> [Activity]:
Where in the records does the word "BARO" appear? Copy each line that holds it.

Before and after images
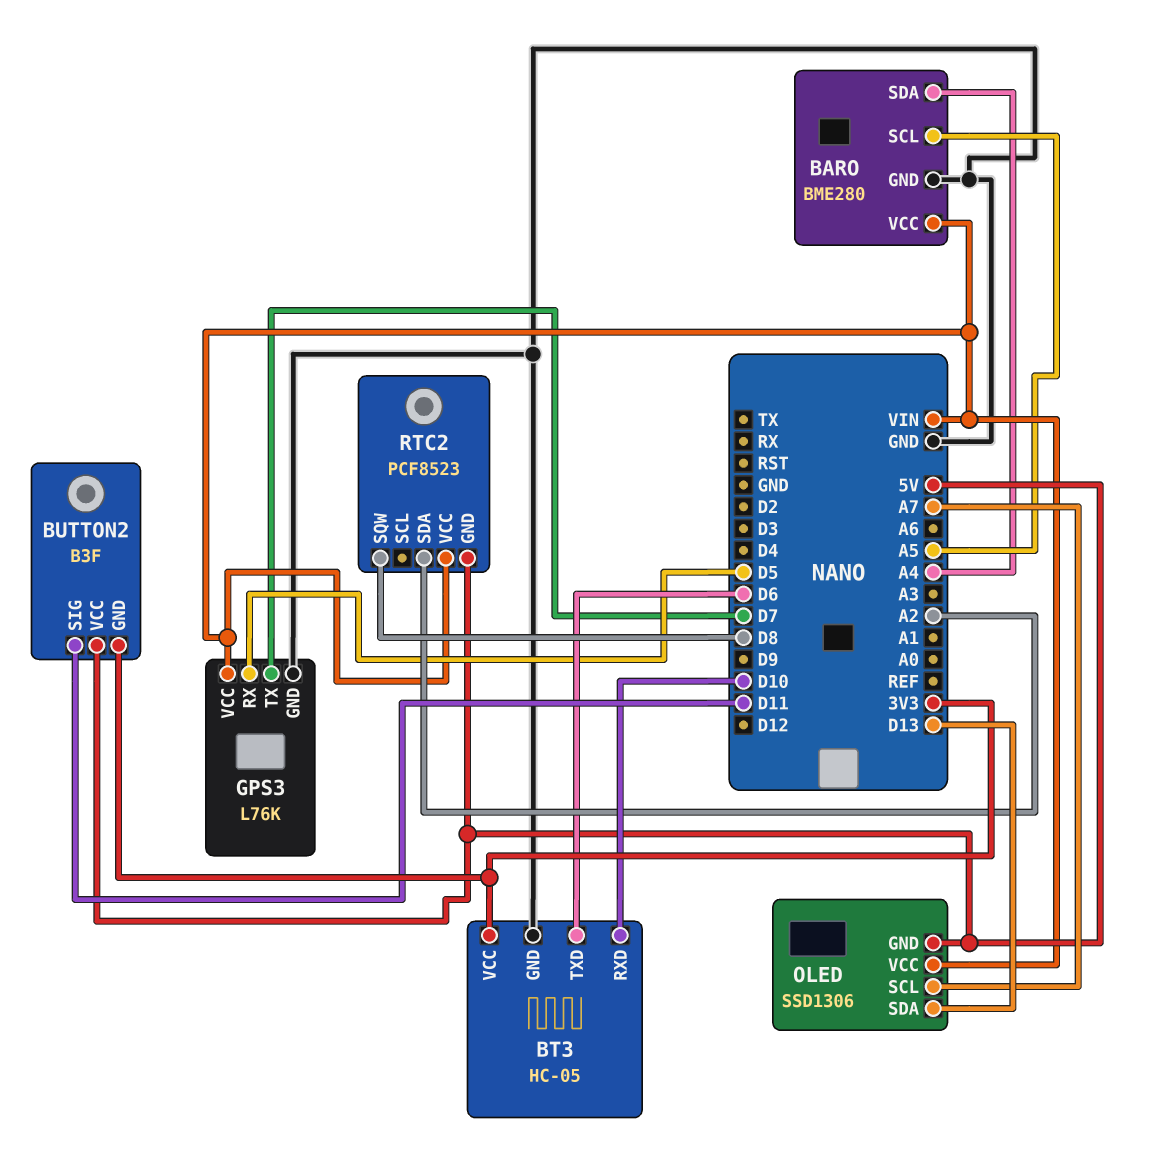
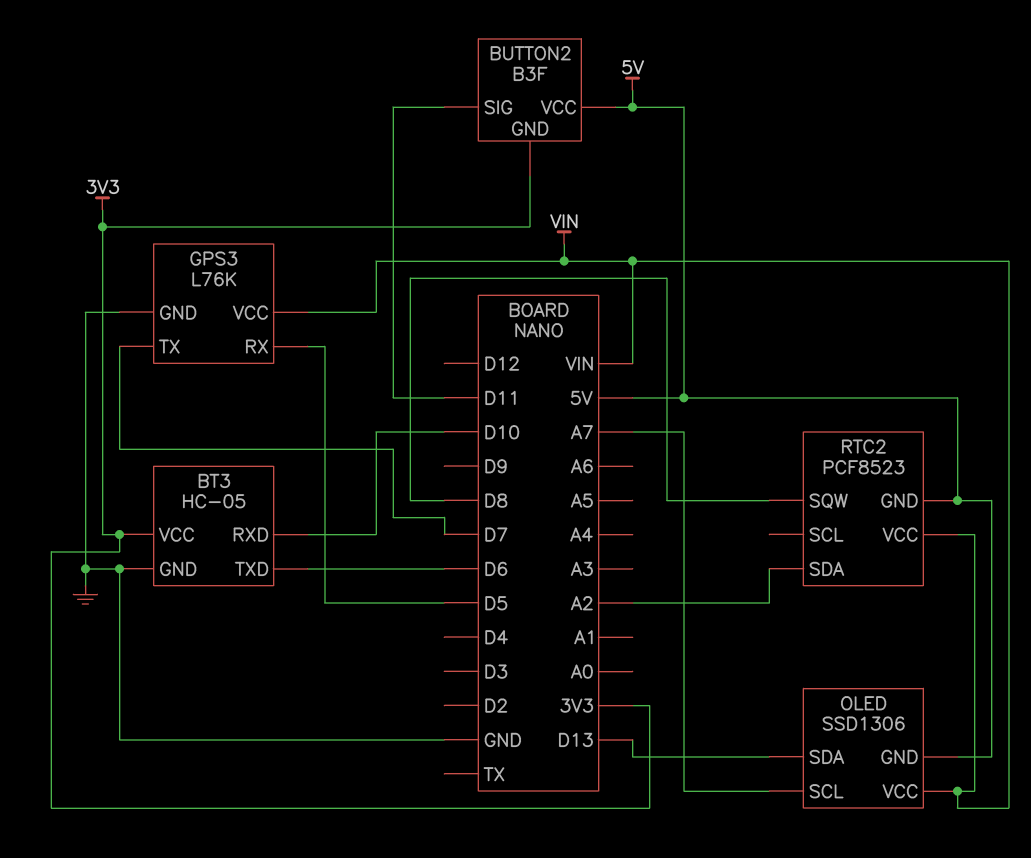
BARO: BME280 -> none
BARO pin GND: GND -> none
BARO pin SCL: A5 -> none
BARO pin SDA: A4 -> none
BARO pin VCC: VIN -> none

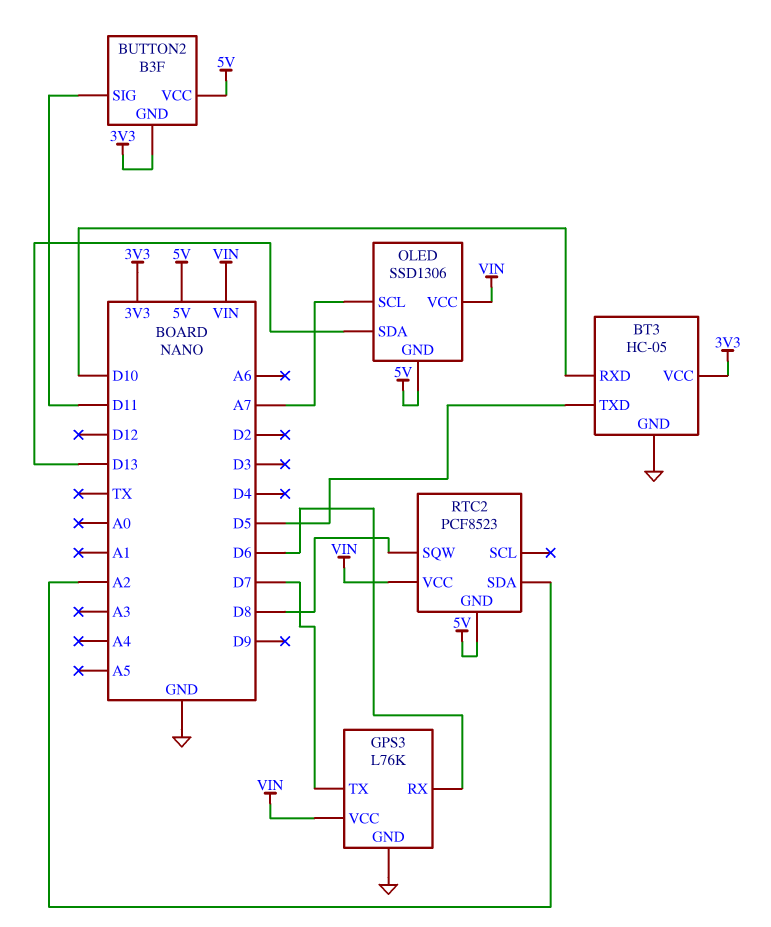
BT3 pin TXD: D6 -> D5
GPS3 pin RX: D5 -> D6

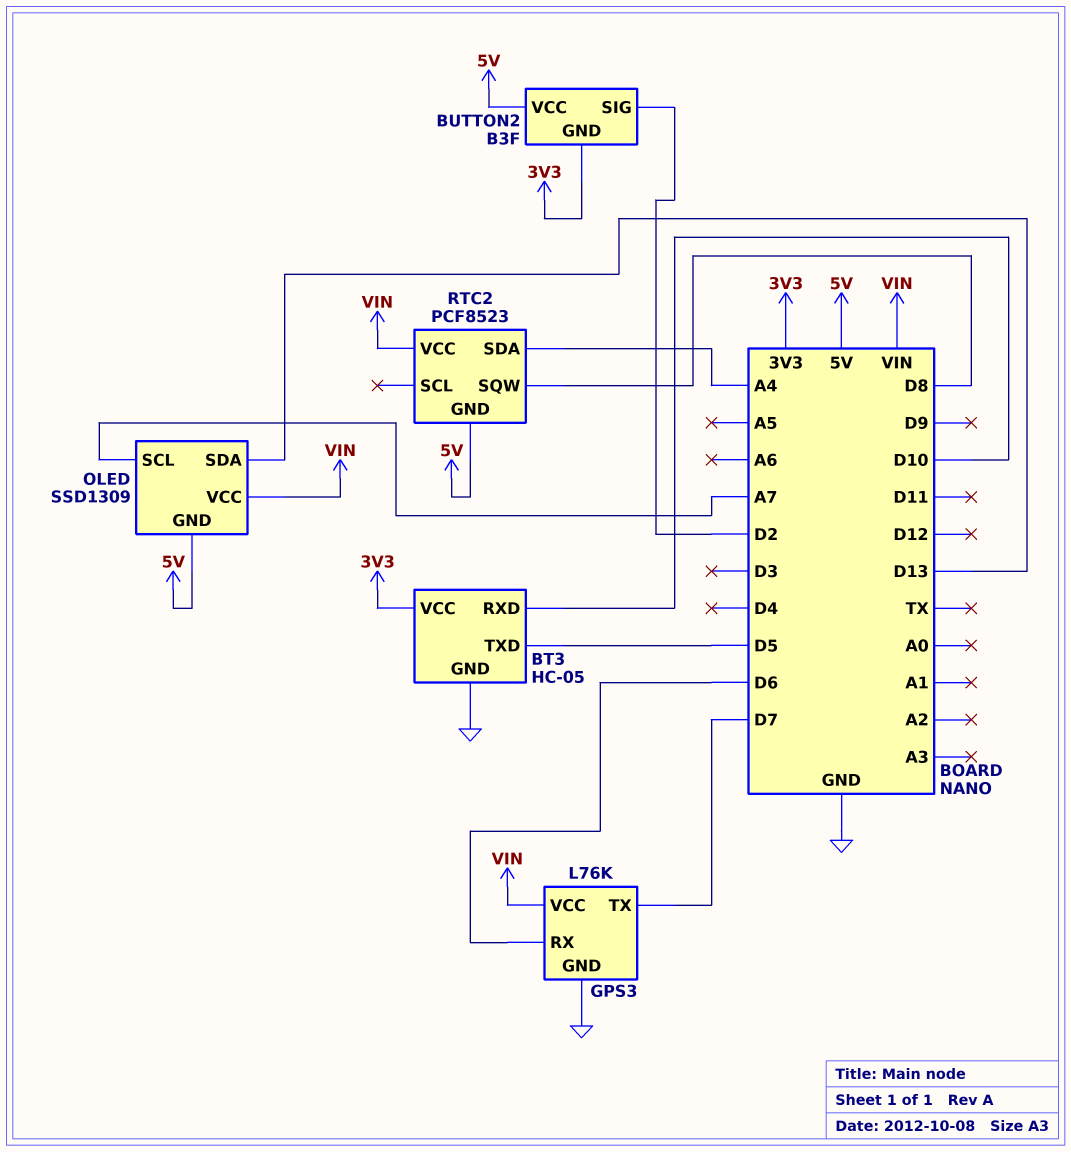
BUTTON2 pin SIG: D11 -> D2
OLED: SSD1306 -> SSD1309
RTC2 pin SDA: A2 -> A4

> [Task response]:
BARO: BME280 -> none
BARO pin GND: GND -> none
BARO pin SCL: A5 -> none
BARO pin SDA: A4 -> none
BARO pin VCC: VIN -> none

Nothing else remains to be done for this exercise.